EXERCISE: Pictures appear among the records below and must be omitted. Repeat exactly the lines from the line with "change=move; old=blue traffic" to the line with "change=insert; new=red ruler;", both included.

:: SOURCE INFORMATION

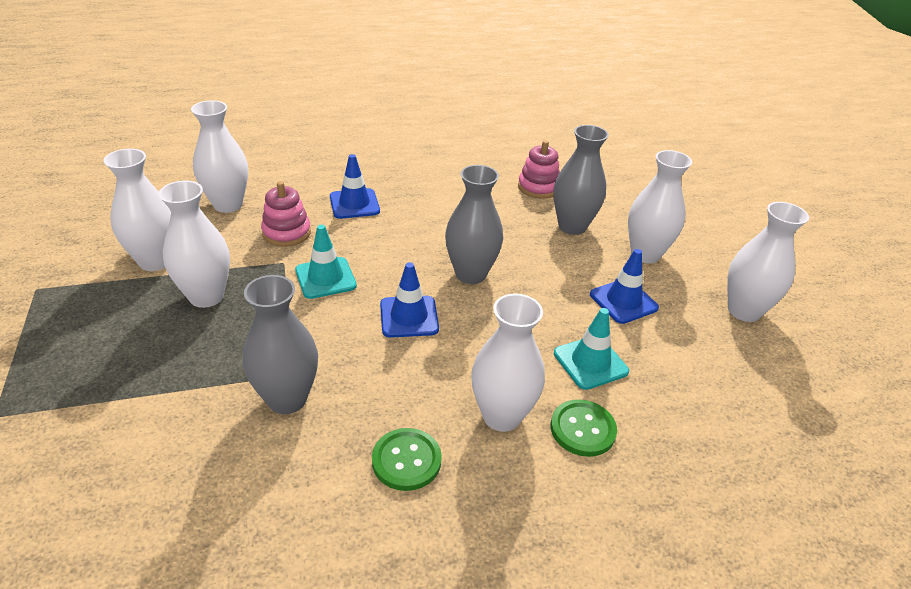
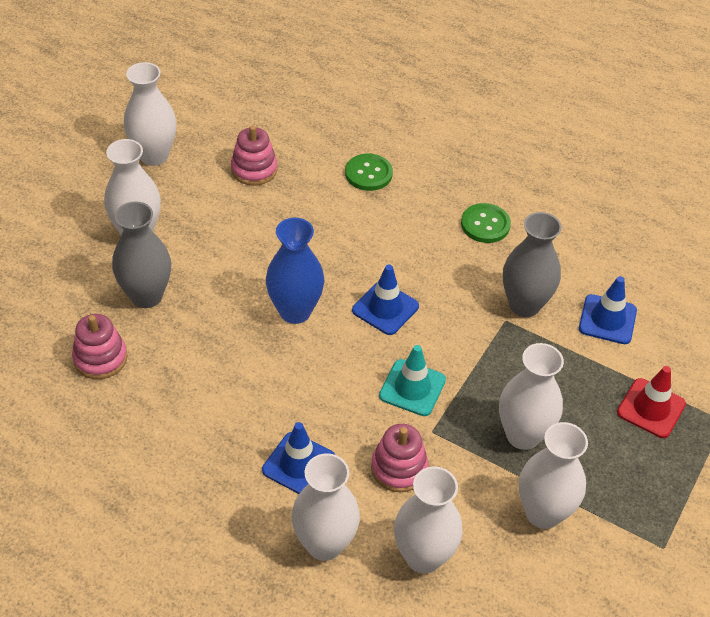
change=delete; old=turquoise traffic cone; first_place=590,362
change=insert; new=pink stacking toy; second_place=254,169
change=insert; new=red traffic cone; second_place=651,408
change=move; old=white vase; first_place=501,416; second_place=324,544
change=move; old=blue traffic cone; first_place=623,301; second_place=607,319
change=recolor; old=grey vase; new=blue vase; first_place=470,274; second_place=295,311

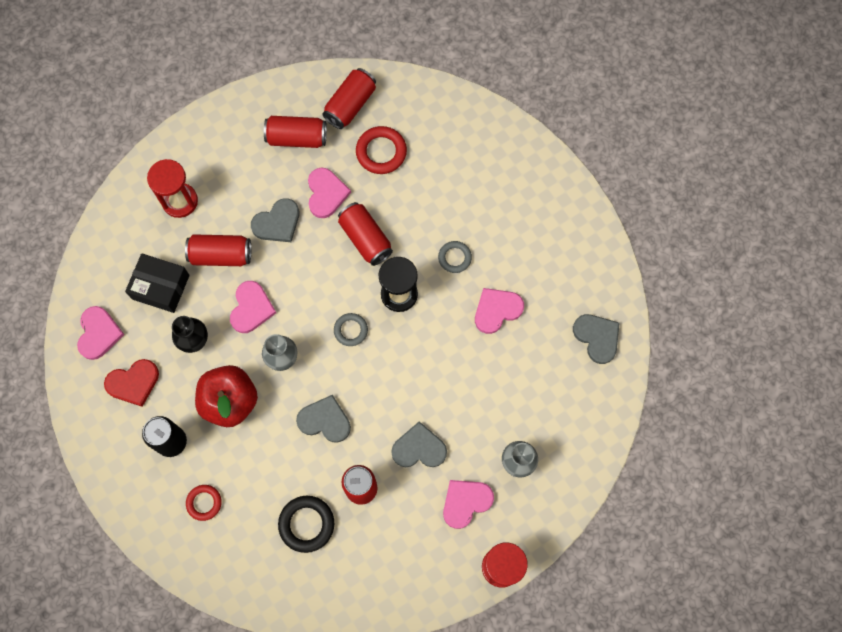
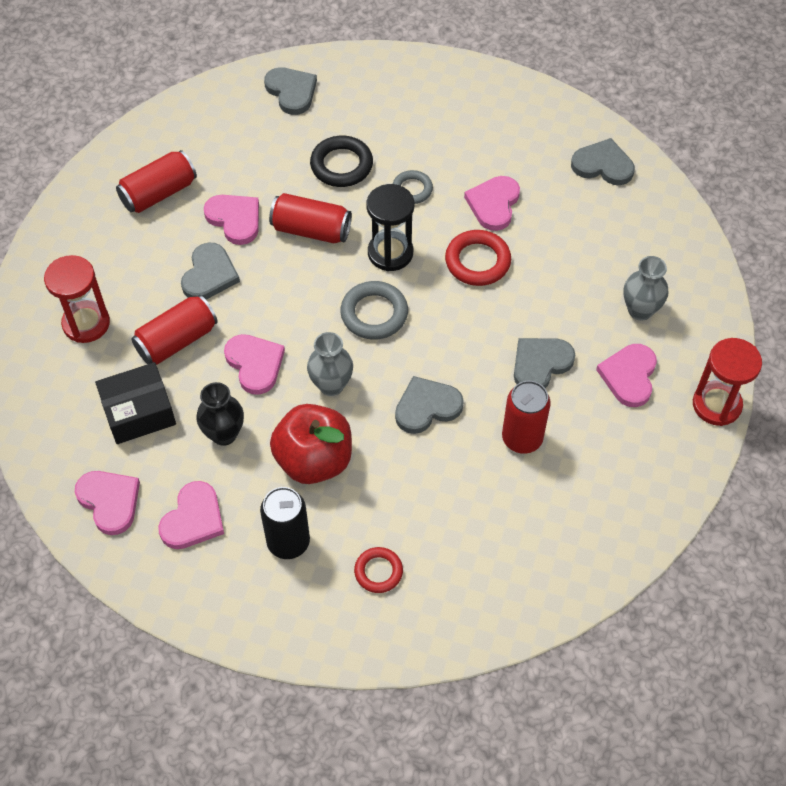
change=delete; old=red can; first_place=350,105
change=insert; new=grey heart; second_place=291,91
change=move; old=black ring; first_place=306,524; second_place=341,165
change=move; old=red ring; first_place=381,152; second_place=477,261
change=recolor; old=red heart; new=pink heart; first_place=133,383; second_place=193,519
change=resize; old=grey ring; first_place=351,330; second_place=374,314; factor=1.56

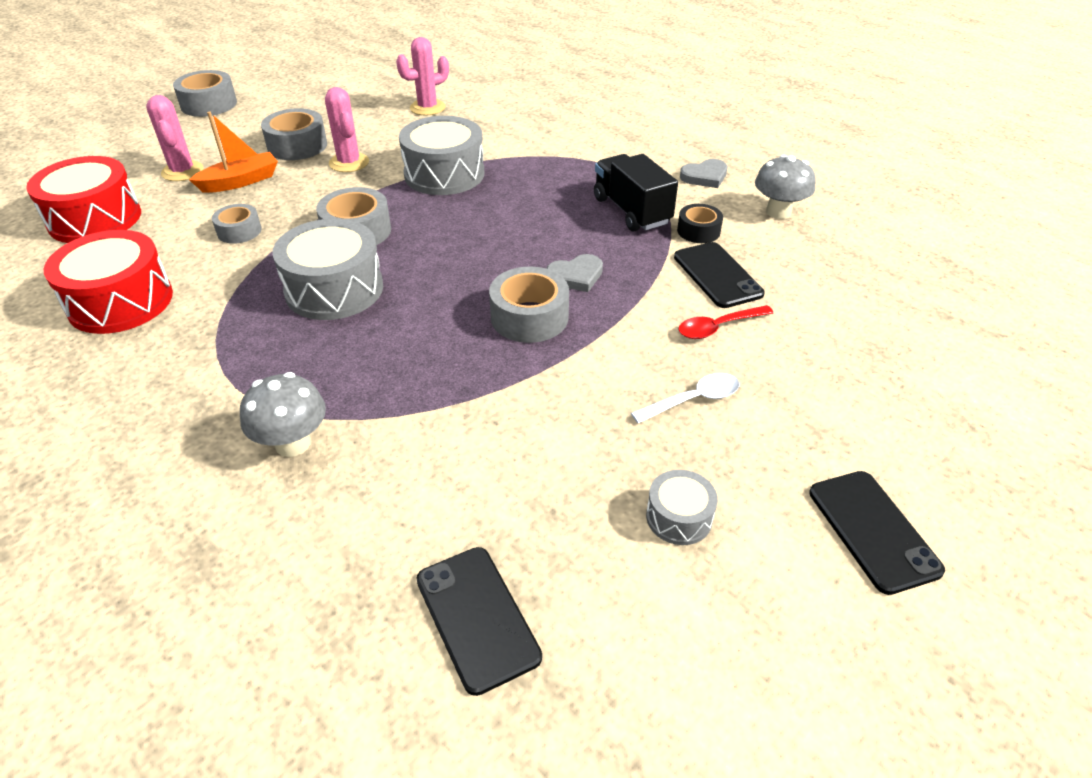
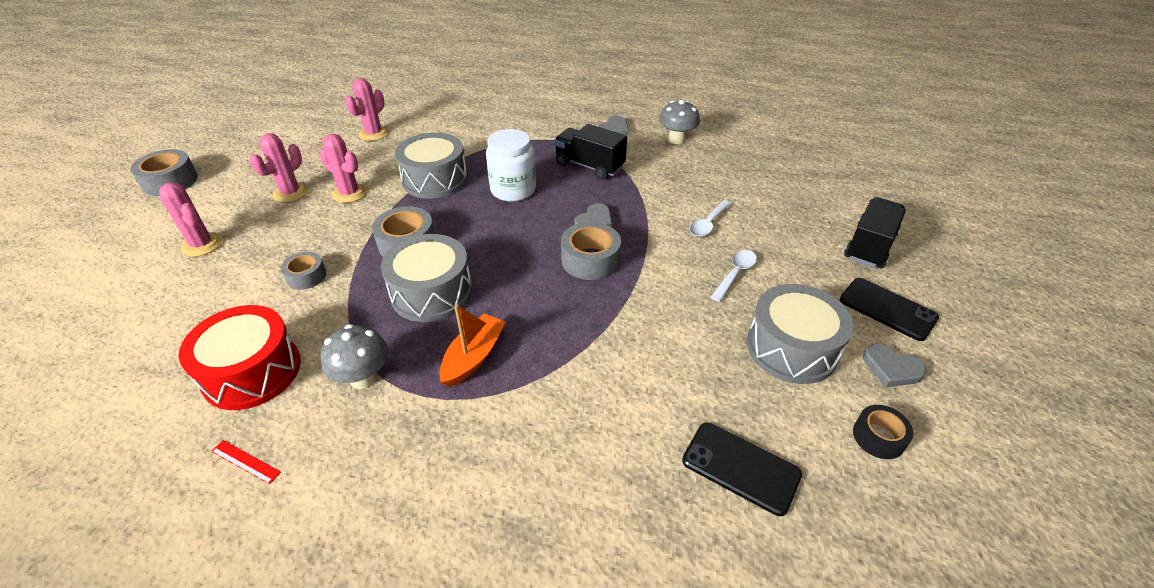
change=delete; old=red drum; first_place=95,219
change=delete; old=black phone; first_place=717,275
change=insert; new=red ruler; second_place=246,461
change=insert; new=white jar; second_place=513,190
change=insert; new=black truck; second_place=869,246
change=insert; new=grey heart; second_place=891,368
change=move; old=orange boat; first_place=240,181; second_place=474,357
change=move; old=grey mushroom; first_place=293,443; second_place=363,378
change=move; old=black tape; first_place=698,231; second_place=878,437
change=replace; old=grey tape; new=pink cactus; first_place=297,146; second_place=290,193
change=recolor; old=red spoon; new=white spoon; first_place=718,327; second_place=708,223
change=resize; old=grey drum; first_place=679,517; second_place=791,348; factor=1.97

::::

EXPECTED ANSWER:
change=move; old=blue traffic cone; first_place=623,301; second_place=607,319
change=recolor; old=grey vase; new=blue vase; first_place=470,274; second_place=295,311

change=delete; old=red can; first_place=350,105
change=insert; new=grey heart; second_place=291,91
change=move; old=black ring; first_place=306,524; second_place=341,165
change=move; old=red ring; first_place=381,152; second_place=477,261
change=recolor; old=red heart; new=pink heart; first_place=133,383; second_place=193,519
change=resize; old=grey ring; first_place=351,330; second_place=374,314; factor=1.56

change=delete; old=red drum; first_place=95,219
change=delete; old=black phone; first_place=717,275
change=insert; new=red ruler; second_place=246,461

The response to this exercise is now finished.